--- About this exercise ---
The span to repeat in the listing below runs from the line containing "C204: 470nF (GND, VCC) -> 470nF (+15V, VCC)" to the line containing "R207: 1.1k (GND, U202/PA4) -> 1.1k (GND, N3)", inclusive. Repeat it exactly, and only it.

--- Excerpted data ---
>>>>

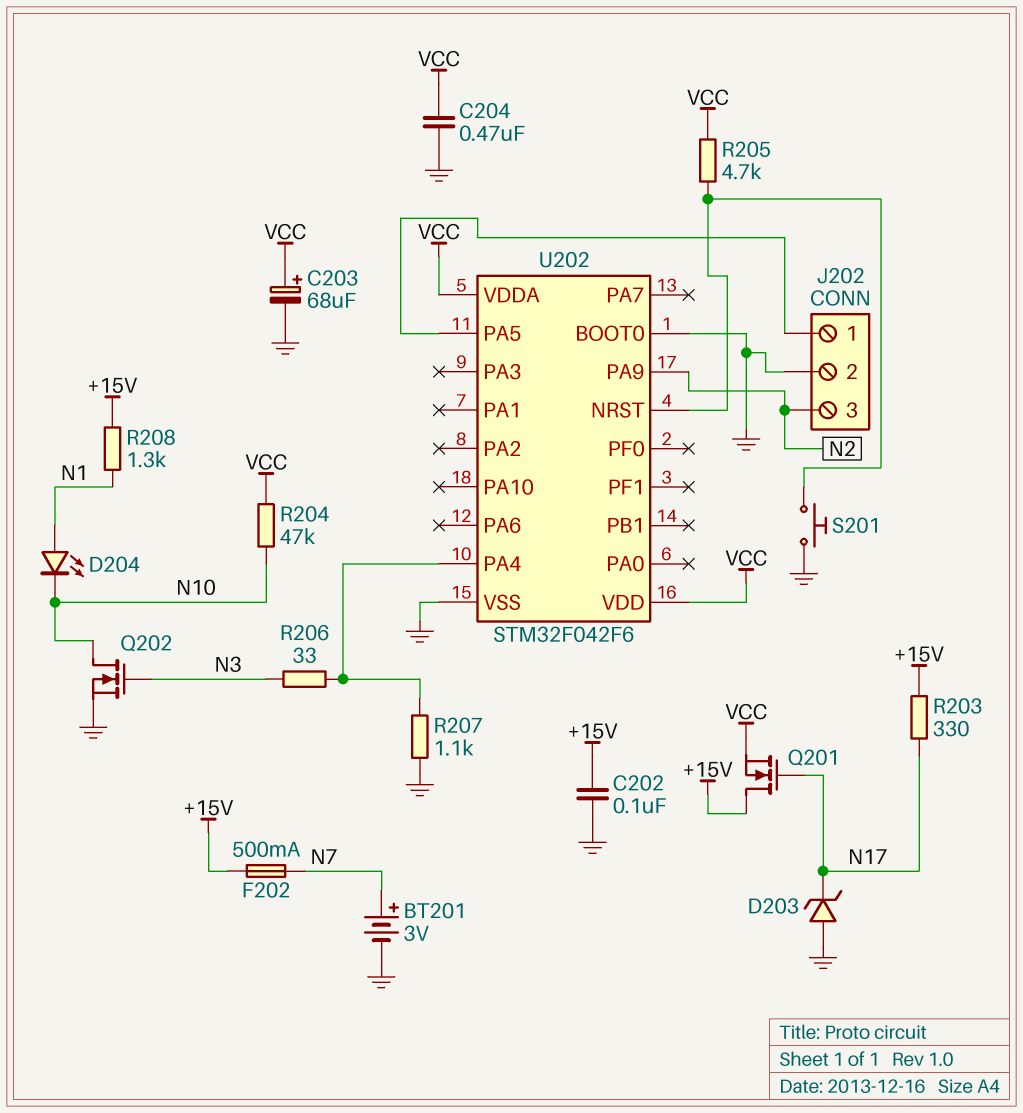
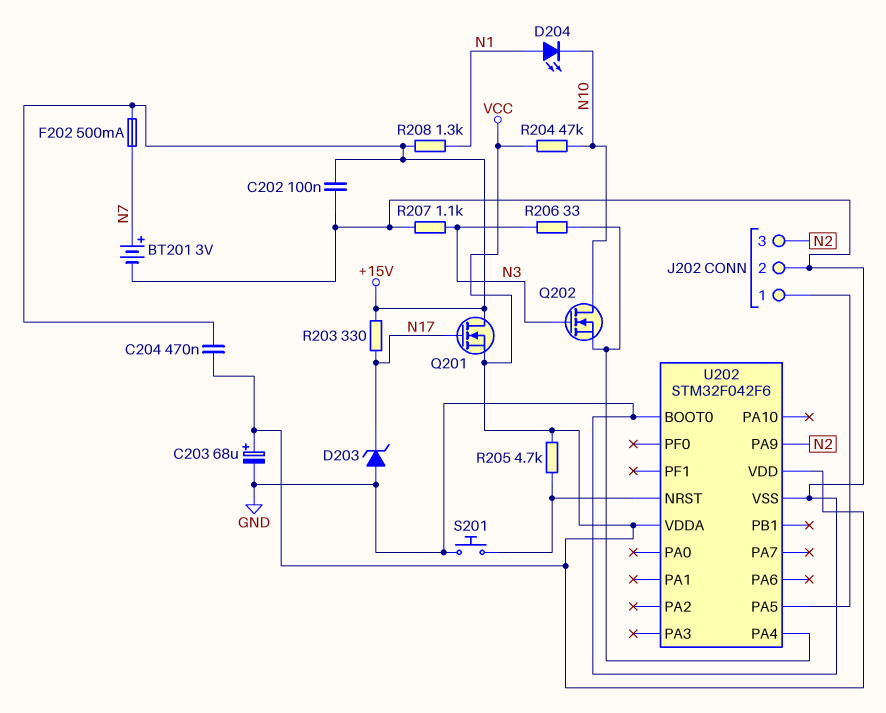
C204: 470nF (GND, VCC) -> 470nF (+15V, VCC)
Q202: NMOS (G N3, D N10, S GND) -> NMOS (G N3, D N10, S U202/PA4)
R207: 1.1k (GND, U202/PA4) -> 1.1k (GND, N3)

<<<<
>>>>

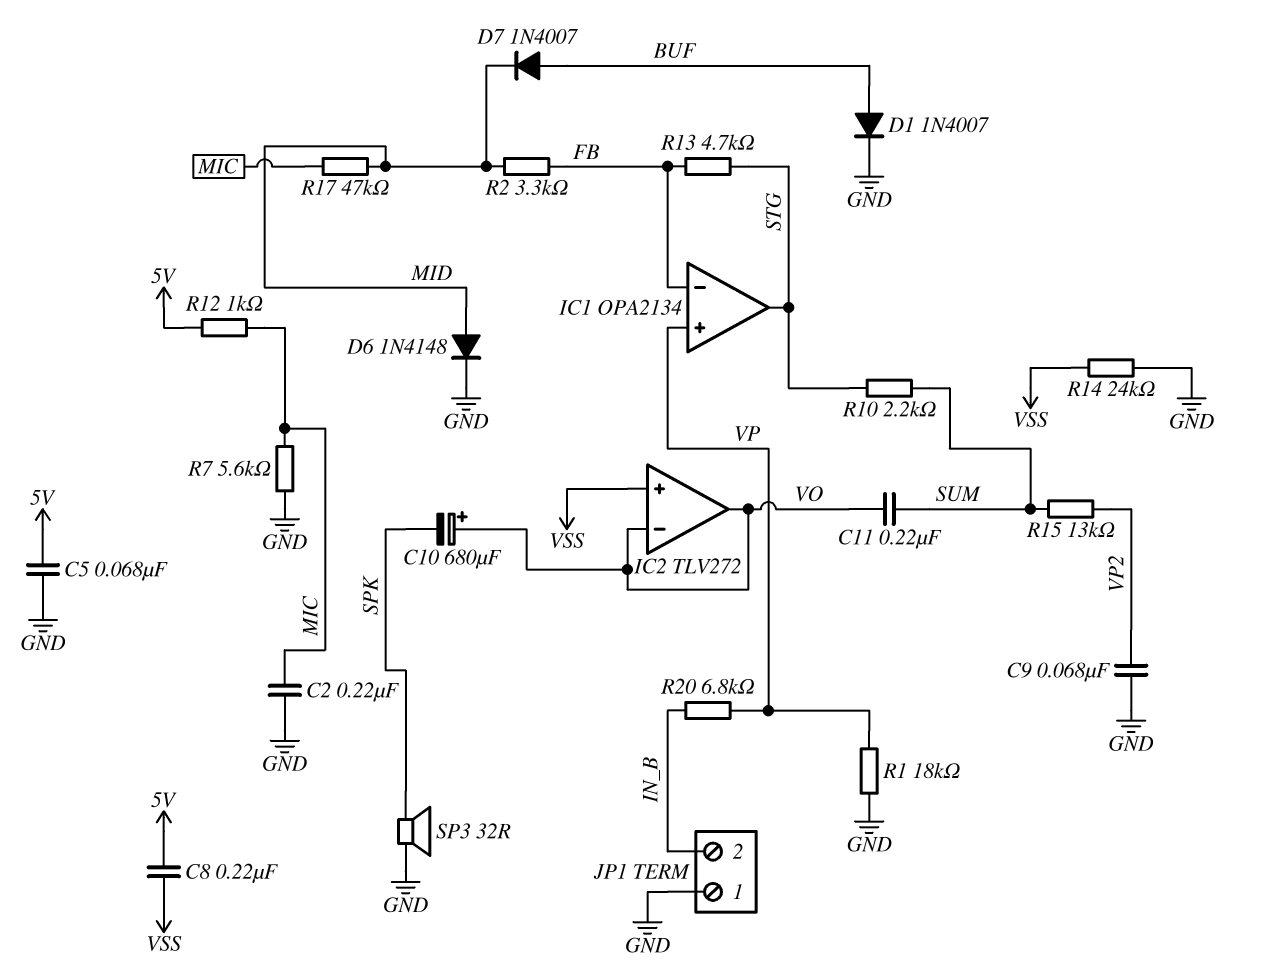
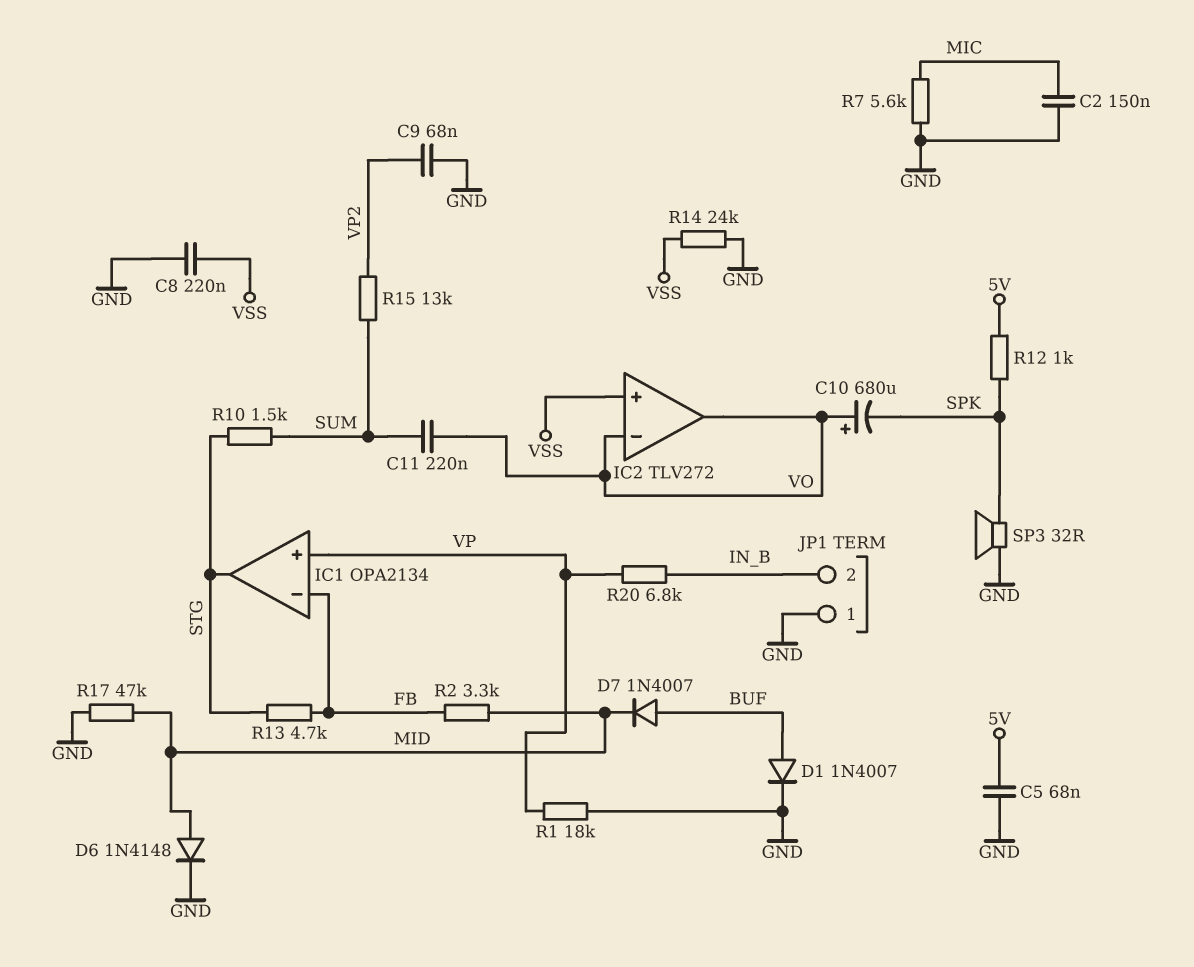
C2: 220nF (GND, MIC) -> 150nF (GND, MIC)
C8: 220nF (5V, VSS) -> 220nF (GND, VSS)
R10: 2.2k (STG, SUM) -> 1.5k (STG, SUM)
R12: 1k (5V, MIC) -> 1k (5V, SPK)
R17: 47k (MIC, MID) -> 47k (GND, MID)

<<<<
>>>>

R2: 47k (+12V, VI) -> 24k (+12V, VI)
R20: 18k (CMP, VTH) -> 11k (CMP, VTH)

<<<<

--- Result ---
C204: 470nF (GND, VCC) -> 470nF (+15V, VCC)
Q202: NMOS (G N3, D N10, S GND) -> NMOS (G N3, D N10, S U202/PA4)
R207: 1.1k (GND, U202/PA4) -> 1.1k (GND, N3)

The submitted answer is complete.